### WHAT YOU SHOULD DO
Would you write out the entries again, exactly as they are, but without images?

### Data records
'''

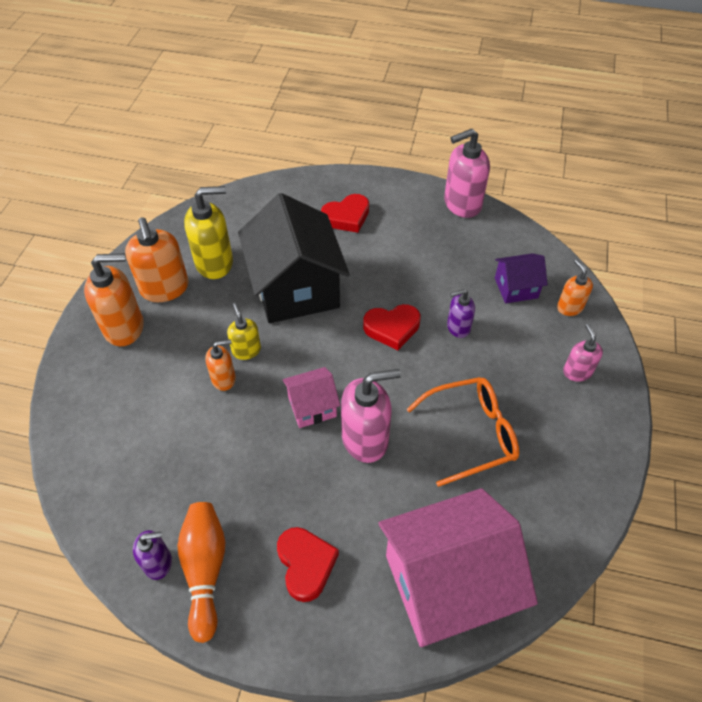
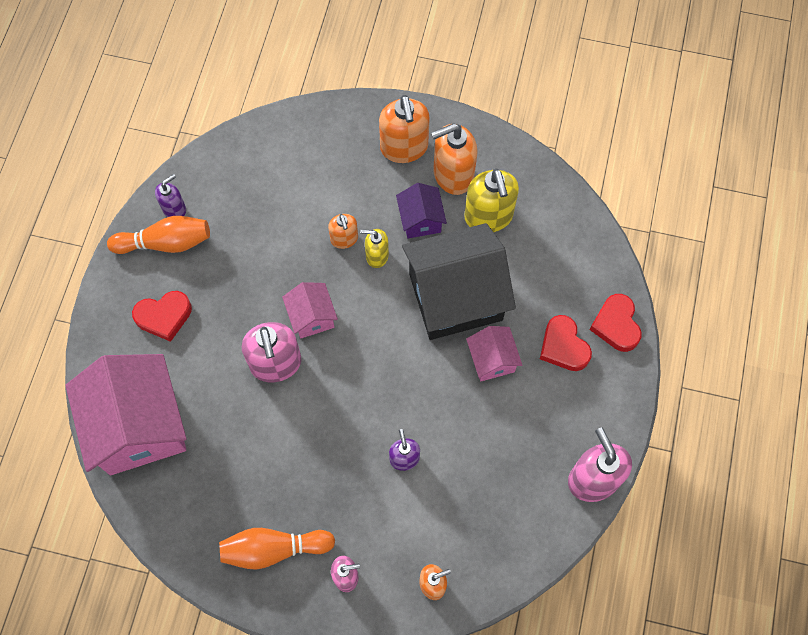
camera: 90 degrees right, 15 degrees up
(158, 563) = (174, 209): purple soap dispenser -> purple soap dispenser turned 120 degrees counterclockwise
(246, 350) = (376, 256): yellow soap dispenser -> yellow soap dispenser turned 150 degrees counterclockwise
(359, 263) = (492, 360): none -> pink house
(392, 328) = (403, 391): red heart -> red heart (616, 325)
(471, 433) = (277, 460): orange glasses -> none
(516, 288) = (460, 527): purple house -> purple house (420, 220)
(564, 433) = (274, 549): none -> orange bowling pin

'''

### ANSWER SECTION
camera: 90 degrees right, 15 degrees up
(158, 563) = (174, 209): purple soap dispenser -> purple soap dispenser turned 120 degrees counterclockwise
(246, 350) = (376, 256): yellow soap dispenser -> yellow soap dispenser turned 150 degrees counterclockwise
(359, 263) = (492, 360): none -> pink house
(392, 328) = (403, 391): red heart -> red heart (616, 325)
(471, 433) = (277, 460): orange glasses -> none
(516, 288) = (460, 527): purple house -> purple house (420, 220)
(564, 433) = (274, 549): none -> orange bowling pin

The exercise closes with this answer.